**TASK PROMPT:** Write down exactly the lines of the records below, beginning with the first and ending with the line that includes "purple rectangle: moved 1 px left, 3 px down".

**EXERCISE MATERIALS:**

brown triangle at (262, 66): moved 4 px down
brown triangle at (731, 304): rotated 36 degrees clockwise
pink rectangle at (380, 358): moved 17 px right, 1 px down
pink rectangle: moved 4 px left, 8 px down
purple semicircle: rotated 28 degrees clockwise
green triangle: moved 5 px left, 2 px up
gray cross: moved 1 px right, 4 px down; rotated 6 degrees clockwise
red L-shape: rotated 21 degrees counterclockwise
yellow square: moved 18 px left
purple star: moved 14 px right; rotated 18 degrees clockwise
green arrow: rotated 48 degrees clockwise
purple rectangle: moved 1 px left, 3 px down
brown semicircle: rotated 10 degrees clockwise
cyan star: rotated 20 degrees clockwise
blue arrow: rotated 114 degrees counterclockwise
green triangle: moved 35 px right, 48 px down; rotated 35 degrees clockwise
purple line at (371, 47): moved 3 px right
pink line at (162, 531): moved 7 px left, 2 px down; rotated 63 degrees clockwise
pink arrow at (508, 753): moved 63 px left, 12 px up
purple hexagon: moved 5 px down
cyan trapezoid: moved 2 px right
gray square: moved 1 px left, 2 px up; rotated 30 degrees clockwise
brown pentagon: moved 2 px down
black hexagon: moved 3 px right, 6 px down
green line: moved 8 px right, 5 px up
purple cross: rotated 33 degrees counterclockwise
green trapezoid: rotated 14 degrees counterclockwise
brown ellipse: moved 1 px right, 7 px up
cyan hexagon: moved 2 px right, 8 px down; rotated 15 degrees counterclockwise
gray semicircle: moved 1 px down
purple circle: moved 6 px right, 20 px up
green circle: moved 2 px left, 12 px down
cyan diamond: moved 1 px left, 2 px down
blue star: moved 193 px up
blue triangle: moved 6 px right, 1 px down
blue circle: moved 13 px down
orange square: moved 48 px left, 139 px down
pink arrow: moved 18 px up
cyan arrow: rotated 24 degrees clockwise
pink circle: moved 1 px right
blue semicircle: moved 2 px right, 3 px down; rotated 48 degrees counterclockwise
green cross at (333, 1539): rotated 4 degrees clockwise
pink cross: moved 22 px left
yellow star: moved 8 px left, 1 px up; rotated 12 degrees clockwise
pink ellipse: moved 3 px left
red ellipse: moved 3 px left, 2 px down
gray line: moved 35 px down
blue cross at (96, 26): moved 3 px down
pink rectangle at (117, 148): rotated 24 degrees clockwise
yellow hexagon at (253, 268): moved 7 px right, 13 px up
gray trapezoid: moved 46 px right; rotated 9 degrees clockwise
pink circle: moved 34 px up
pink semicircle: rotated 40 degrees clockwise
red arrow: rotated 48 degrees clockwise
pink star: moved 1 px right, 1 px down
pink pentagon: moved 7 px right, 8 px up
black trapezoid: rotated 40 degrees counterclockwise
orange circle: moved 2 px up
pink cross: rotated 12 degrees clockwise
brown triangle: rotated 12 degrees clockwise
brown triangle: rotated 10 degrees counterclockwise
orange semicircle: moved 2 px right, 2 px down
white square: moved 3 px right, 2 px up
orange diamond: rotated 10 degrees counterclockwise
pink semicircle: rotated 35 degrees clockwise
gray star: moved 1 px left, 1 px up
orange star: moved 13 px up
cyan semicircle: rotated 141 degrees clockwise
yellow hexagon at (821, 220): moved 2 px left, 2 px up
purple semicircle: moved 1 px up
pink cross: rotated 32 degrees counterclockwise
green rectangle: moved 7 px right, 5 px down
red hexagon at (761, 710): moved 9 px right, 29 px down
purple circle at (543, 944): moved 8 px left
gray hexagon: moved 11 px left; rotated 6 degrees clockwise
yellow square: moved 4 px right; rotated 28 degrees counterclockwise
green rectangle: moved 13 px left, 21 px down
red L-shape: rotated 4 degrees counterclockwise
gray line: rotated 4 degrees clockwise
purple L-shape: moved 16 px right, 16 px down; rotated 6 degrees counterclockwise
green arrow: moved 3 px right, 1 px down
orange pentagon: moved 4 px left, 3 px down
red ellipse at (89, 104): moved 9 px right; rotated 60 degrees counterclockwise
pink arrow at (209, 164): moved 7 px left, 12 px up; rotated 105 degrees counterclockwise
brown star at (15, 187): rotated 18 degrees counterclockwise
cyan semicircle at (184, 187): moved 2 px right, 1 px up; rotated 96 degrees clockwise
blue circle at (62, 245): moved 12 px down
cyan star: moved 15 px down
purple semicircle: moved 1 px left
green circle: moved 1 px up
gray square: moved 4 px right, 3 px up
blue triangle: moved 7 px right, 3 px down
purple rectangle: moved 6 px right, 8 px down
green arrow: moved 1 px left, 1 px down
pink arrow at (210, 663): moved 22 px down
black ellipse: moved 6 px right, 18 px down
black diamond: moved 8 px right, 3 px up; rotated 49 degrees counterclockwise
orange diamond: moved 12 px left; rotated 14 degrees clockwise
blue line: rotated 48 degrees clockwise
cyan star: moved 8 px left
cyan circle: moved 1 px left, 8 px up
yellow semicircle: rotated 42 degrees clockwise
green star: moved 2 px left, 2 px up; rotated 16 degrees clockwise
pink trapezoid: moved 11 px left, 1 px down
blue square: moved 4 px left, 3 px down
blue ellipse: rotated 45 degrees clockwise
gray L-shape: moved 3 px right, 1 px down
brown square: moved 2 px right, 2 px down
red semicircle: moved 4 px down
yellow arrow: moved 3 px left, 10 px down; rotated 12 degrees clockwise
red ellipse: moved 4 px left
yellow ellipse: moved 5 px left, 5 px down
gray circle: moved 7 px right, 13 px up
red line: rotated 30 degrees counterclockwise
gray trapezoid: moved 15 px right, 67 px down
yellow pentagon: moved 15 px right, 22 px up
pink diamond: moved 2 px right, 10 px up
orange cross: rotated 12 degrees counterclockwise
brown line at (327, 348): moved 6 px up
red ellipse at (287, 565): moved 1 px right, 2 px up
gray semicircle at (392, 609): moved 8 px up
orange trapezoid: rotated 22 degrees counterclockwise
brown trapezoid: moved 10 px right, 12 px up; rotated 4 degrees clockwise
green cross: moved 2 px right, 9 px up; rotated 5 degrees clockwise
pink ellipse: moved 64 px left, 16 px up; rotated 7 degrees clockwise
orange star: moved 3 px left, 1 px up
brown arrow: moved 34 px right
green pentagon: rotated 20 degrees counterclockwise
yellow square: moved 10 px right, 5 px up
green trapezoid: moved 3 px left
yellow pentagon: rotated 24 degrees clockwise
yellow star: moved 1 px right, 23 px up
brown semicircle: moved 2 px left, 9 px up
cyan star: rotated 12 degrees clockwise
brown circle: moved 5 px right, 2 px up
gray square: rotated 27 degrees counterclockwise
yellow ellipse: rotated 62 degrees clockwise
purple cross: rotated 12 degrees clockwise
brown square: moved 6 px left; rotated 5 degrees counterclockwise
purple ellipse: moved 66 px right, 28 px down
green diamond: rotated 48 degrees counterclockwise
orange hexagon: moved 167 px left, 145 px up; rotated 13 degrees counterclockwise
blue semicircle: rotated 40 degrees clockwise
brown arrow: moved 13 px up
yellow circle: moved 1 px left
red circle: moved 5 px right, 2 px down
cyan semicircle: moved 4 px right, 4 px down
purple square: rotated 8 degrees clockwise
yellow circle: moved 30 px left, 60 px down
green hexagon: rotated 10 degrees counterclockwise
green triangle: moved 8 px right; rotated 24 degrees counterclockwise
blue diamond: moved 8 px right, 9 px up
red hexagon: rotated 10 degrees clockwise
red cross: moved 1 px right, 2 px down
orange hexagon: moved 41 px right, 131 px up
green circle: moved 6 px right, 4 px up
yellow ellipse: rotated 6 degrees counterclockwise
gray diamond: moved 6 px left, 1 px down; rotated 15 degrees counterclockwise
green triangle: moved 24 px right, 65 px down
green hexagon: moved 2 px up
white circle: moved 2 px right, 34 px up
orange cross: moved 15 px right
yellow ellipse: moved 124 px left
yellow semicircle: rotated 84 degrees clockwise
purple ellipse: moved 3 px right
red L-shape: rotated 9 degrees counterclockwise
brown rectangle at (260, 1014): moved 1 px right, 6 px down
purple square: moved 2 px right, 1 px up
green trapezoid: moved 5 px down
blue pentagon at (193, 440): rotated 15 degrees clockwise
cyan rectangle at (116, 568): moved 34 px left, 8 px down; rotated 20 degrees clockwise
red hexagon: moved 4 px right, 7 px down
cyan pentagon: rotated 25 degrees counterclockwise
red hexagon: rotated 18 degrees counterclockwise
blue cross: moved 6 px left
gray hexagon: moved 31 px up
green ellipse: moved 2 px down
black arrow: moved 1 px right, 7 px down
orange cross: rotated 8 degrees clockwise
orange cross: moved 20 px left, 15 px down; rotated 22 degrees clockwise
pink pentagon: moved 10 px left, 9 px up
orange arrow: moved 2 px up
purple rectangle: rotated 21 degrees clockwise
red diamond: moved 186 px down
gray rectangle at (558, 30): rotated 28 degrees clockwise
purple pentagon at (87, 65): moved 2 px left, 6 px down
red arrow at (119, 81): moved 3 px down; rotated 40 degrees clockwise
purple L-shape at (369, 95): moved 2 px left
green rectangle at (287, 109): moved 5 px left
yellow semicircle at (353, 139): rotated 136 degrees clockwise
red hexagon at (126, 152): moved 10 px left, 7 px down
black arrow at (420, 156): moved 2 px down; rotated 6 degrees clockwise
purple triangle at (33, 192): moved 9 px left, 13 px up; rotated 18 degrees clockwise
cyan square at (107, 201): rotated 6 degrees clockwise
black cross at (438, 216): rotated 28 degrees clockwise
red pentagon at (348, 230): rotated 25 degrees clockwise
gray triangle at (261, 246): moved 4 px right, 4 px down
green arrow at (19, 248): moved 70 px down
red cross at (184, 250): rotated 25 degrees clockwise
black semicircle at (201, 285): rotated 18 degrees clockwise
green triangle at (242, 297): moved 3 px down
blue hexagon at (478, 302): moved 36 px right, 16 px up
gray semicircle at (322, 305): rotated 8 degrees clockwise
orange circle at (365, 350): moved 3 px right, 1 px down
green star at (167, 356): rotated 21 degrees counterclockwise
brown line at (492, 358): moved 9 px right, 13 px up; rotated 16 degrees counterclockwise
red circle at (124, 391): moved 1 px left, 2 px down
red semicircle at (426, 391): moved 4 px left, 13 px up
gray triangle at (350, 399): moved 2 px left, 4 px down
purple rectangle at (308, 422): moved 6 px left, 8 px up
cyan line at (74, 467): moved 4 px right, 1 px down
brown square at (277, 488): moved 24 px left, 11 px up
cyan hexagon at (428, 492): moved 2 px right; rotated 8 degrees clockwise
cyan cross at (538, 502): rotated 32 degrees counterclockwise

**YOUR SOLUTION:**
brown triangle at (262, 66): moved 4 px down
brown triangle at (731, 304): rotated 36 degrees clockwise
pink rectangle at (380, 358): moved 17 px right, 1 px down
pink rectangle: moved 4 px left, 8 px down
purple semicircle: rotated 28 degrees clockwise
green triangle: moved 5 px left, 2 px up
gray cross: moved 1 px right, 4 px down; rotated 6 degrees clockwise
red L-shape: rotated 21 degrees counterclockwise
yellow square: moved 18 px left
purple star: moved 14 px right; rotated 18 degrees clockwise
green arrow: rotated 48 degrees clockwise
purple rectangle: moved 1 px left, 3 px down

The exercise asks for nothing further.